Source information Start Marker

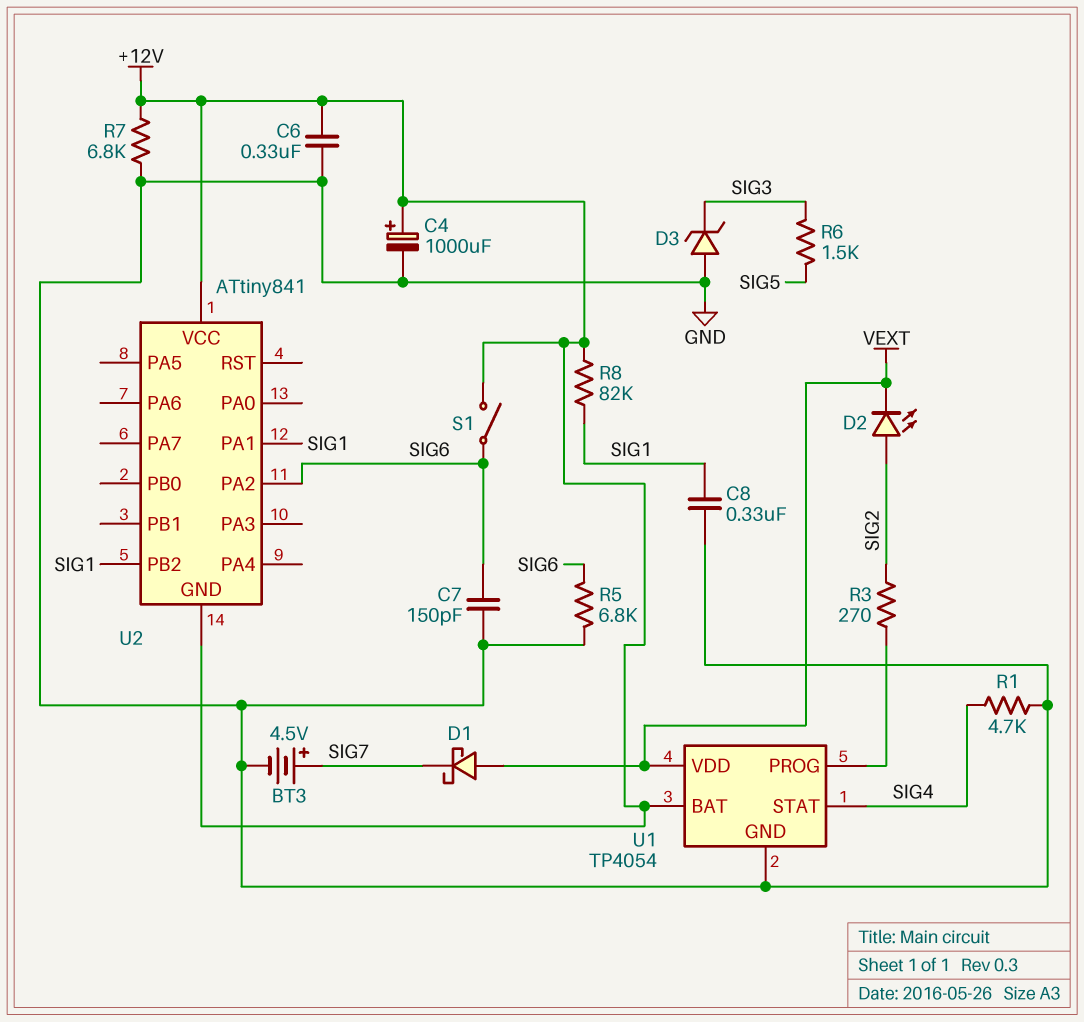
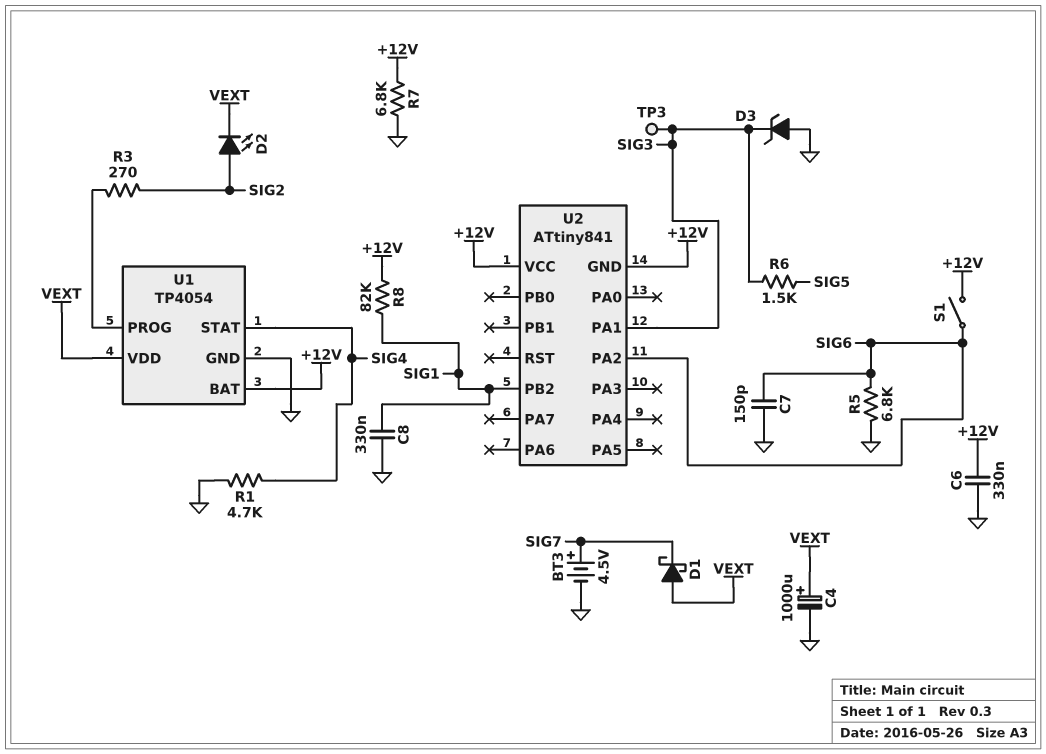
C4: 1000uF (plus +12V, minus GND) -> 1000uF (plus VEXT, minus GND)
TP3: none -> test point (SIG3)
U2 pin PA1: SIG1 -> SIG3

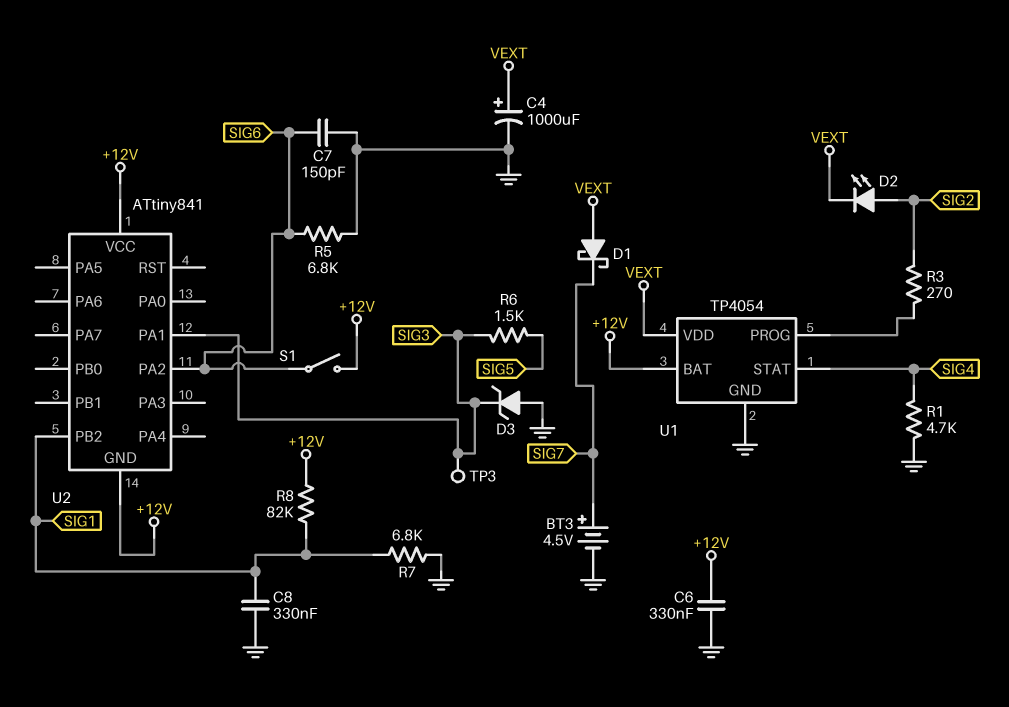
R7: 6.8k (+12V, GND) -> 6.8k (GND, SIG1)

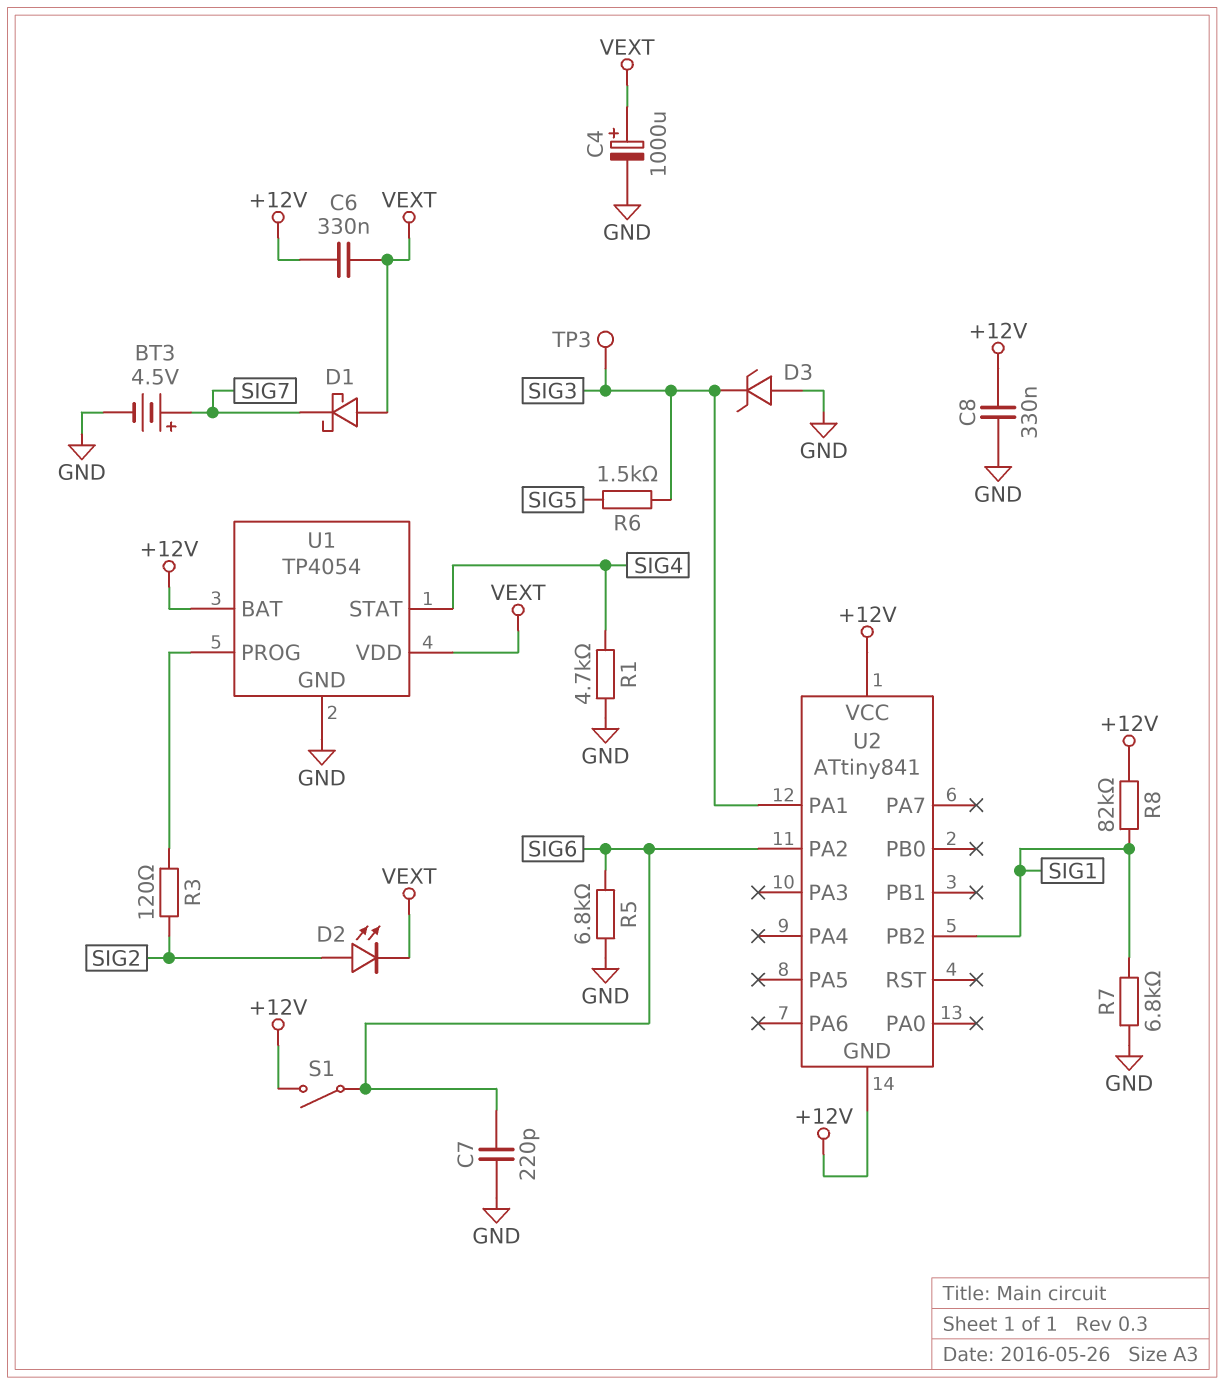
C6: 330nF (+12V, GND) -> 330nF (+12V, VEXT)
C7: 150pF (GND, SIG6) -> 220pF (GND, SIG6)
C8: 330nF (GND, SIG1) -> 330nF (+12V, GND)
R3: 270 (SIG2, U1/PROG) -> 120 (SIG2, U1/PROG)

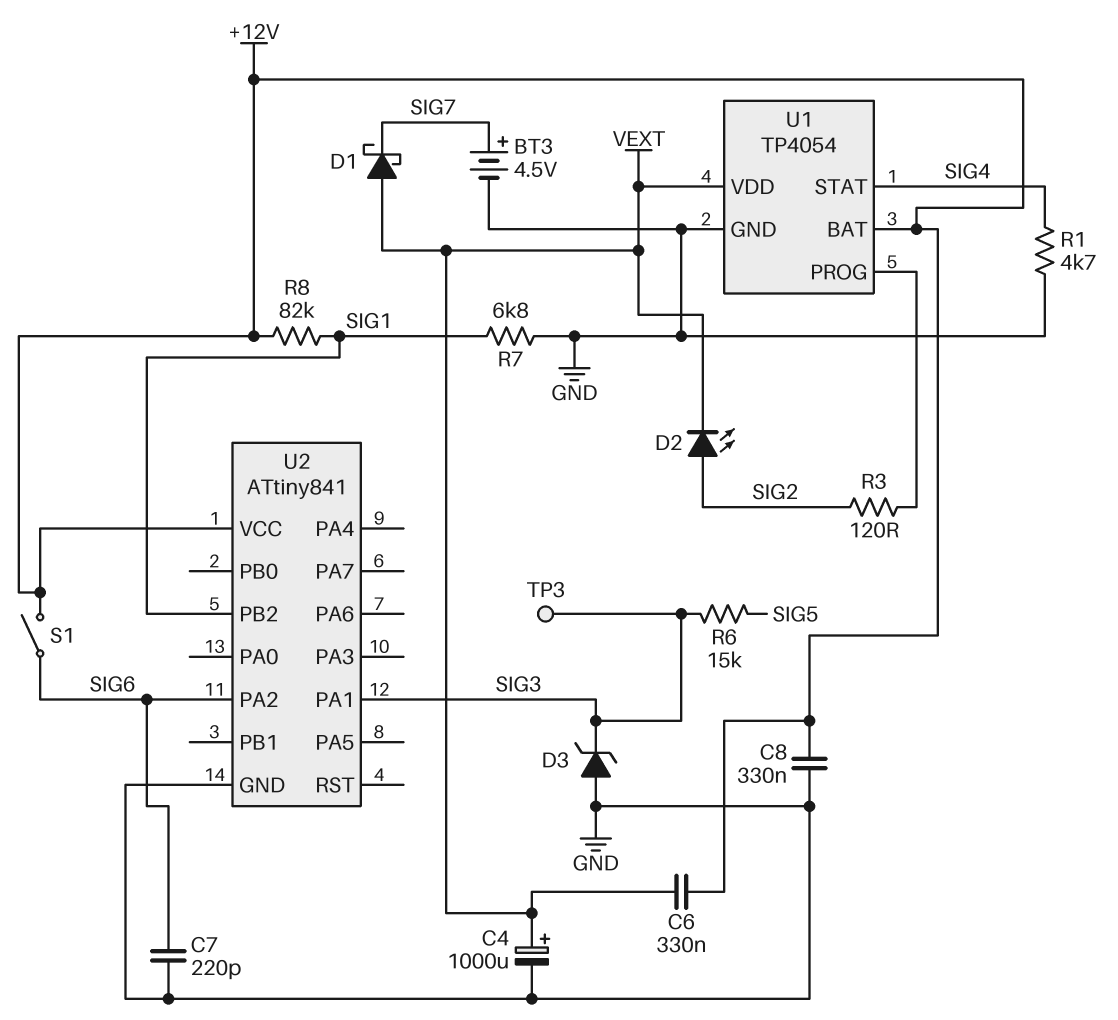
R5: 6.8k (GND, SIG6) -> none
R6: 1.5k (SIG3, SIG5) -> 15k (SIG3, SIG5)
U2 pin GND: +12V -> GND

Source information End Marker

The problem> Return exactly the lines from the line with "C8: 330nF (GND, SIG1) -> 330nF (+12V, GND)" through the last line of the data above, both included; pictures do not go in the answer.

Problem solution>
C8: 330nF (GND, SIG1) -> 330nF (+12V, GND)
R3: 270 (SIG2, U1/PROG) -> 120 (SIG2, U1/PROG)

R5: 6.8k (GND, SIG6) -> none
R6: 1.5k (SIG3, SIG5) -> 15k (SIG3, SIG5)
U2 pin GND: +12V -> GND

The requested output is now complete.